## DATA:
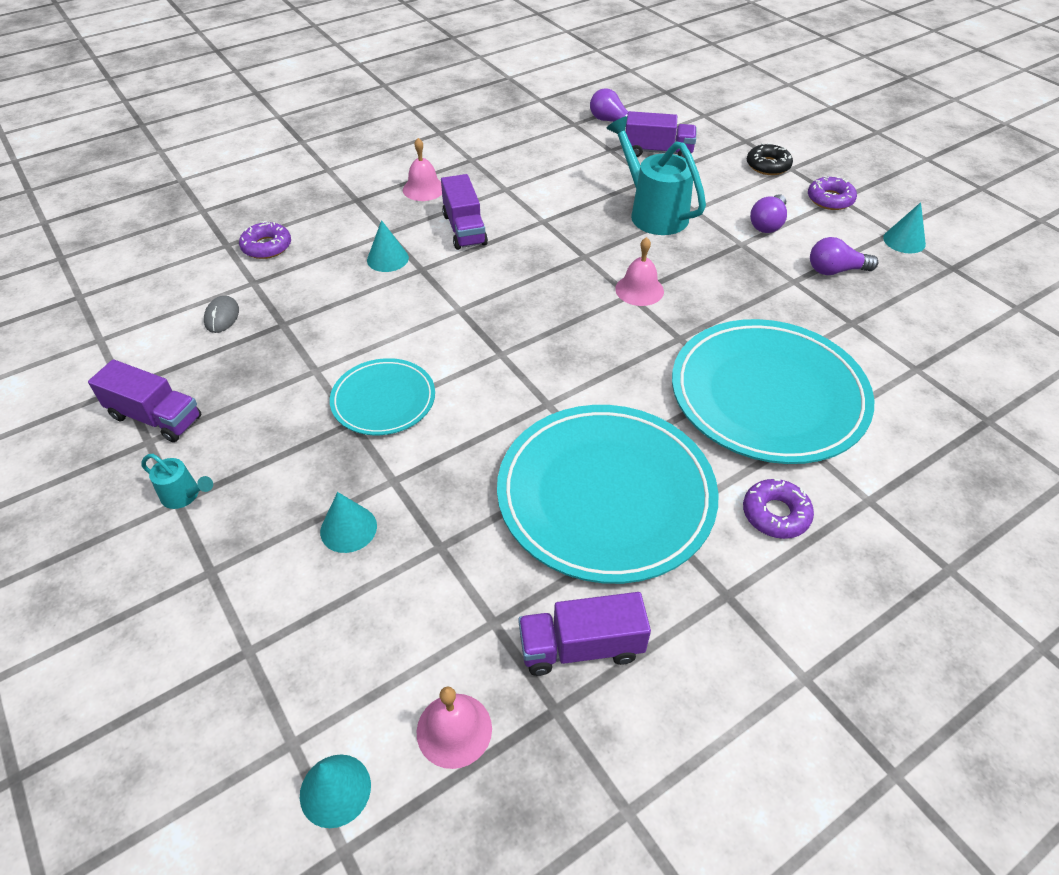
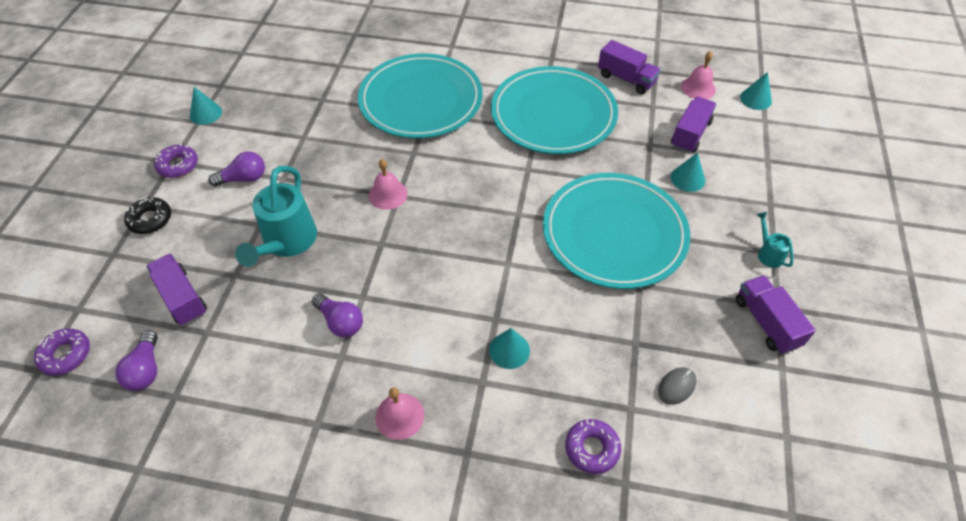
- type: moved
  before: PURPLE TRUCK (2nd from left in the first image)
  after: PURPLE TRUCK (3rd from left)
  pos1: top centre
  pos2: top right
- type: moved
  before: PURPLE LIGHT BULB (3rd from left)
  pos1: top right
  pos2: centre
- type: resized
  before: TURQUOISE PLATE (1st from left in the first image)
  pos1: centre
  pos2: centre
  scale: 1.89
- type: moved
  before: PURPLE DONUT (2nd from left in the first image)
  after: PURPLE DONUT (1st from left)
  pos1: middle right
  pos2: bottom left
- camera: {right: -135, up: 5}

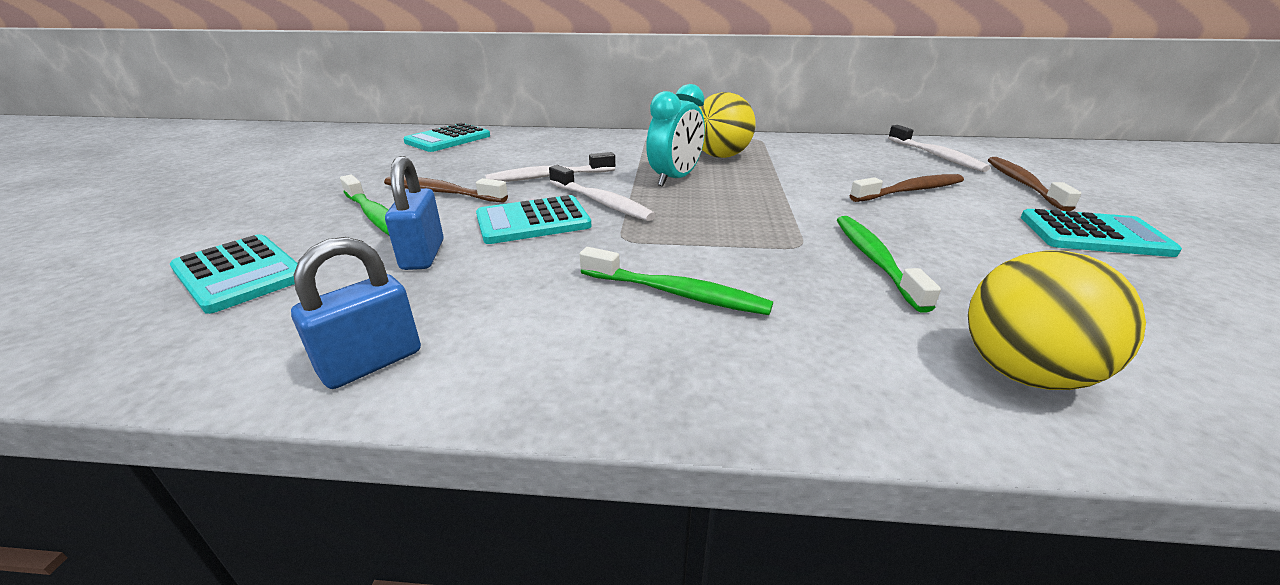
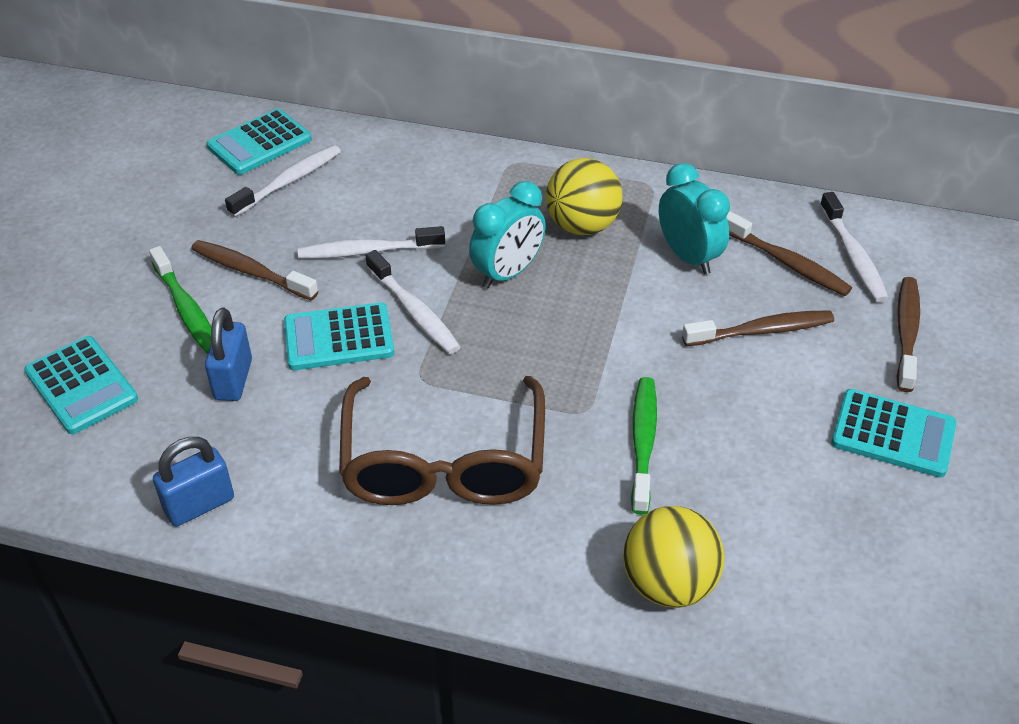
- type: replaced
  before: GREEN TOOTHBRUSH (2nd from left)
  after: BROWN GLASSES
  pos1: centre
  pos2: centre
- type: added
  after: WHITE TOOTHBRUSH (1st from left)
  pos2: top left
- type: added
  after: TURQUOISE CLOCK (2nd from left)
  pos2: top right
- type: added
  after: BROWN TOOTHBRUSH (3rd from left)
  pos2: middle right
- camera: {right: 10, up: 15}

## WORK REQUEST:
Collect every line from the records above that contains the word "image".

## SOLUTION TO THIS EXERCISE:
  before: PURPLE TRUCK (2nd from left in the first image)
  before: TURQUOISE PLATE (1st from left in the first image)
  before: PURPLE DONUT (2nd from left in the first image)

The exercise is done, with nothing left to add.